(Data to process Opens)

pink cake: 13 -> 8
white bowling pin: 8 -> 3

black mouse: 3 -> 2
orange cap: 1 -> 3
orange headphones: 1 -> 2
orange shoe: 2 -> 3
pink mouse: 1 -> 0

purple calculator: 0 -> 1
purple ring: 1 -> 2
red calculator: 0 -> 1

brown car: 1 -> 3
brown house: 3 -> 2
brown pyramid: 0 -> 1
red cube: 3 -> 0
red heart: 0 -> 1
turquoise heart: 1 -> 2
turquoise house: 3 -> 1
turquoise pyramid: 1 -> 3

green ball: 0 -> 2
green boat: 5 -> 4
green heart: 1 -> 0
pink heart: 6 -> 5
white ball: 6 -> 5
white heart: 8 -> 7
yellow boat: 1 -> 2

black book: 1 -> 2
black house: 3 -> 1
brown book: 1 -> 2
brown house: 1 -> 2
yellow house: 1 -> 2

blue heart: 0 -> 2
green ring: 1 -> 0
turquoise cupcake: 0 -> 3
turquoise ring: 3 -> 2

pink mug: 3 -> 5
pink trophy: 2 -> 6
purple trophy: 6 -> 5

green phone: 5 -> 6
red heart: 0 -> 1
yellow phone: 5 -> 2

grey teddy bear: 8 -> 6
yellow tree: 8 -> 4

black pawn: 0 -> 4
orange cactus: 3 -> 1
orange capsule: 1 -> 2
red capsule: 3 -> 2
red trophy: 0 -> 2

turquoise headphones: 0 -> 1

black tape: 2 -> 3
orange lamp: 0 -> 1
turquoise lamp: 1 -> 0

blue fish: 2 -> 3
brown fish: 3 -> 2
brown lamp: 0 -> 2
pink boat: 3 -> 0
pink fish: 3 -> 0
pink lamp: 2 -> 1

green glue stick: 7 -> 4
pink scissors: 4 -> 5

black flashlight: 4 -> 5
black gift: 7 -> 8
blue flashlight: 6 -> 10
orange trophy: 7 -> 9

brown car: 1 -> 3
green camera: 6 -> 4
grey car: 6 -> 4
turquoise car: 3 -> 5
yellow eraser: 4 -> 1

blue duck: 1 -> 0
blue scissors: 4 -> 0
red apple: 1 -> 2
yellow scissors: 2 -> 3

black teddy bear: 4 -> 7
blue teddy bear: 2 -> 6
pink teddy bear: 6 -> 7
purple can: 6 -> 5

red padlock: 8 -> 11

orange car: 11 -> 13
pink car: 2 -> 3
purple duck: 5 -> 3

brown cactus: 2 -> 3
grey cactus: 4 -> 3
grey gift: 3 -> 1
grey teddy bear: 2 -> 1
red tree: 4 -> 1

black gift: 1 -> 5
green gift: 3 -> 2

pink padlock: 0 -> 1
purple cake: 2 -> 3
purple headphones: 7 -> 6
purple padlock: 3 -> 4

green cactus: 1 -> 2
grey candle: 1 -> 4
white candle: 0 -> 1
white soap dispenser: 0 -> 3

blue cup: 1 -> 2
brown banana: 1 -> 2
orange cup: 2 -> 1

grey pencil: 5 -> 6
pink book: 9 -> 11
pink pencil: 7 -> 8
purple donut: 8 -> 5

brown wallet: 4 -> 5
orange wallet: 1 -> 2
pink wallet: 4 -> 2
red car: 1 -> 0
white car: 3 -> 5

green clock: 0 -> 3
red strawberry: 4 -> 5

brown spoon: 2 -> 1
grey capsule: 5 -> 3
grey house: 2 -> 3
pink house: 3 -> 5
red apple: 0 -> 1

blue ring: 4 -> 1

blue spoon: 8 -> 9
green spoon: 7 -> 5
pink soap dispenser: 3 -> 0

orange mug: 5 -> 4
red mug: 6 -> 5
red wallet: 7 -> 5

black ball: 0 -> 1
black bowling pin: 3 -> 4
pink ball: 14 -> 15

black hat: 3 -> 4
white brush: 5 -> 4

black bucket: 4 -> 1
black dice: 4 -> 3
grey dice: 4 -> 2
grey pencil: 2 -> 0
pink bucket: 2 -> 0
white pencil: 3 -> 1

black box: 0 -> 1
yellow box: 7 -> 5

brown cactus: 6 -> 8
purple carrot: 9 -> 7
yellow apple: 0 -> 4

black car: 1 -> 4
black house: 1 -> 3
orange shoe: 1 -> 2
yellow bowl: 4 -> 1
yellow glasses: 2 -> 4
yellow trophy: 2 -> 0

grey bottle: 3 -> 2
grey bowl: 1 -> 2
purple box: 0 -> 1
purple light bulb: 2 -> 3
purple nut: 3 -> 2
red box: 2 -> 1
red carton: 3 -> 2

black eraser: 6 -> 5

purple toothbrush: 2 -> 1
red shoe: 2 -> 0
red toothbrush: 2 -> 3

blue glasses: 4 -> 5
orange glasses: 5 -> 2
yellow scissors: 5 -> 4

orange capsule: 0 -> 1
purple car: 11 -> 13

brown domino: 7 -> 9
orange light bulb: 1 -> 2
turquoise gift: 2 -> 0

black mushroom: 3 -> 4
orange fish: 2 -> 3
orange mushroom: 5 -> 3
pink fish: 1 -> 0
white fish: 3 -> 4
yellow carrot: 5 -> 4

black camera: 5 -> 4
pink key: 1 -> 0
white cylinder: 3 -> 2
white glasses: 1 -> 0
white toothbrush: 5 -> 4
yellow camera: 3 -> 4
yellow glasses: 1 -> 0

(Data to process Closes)

> [Problem details]:
From the data above, give the number of lines that hold "apple", without anything else.

> [Solution below]:
3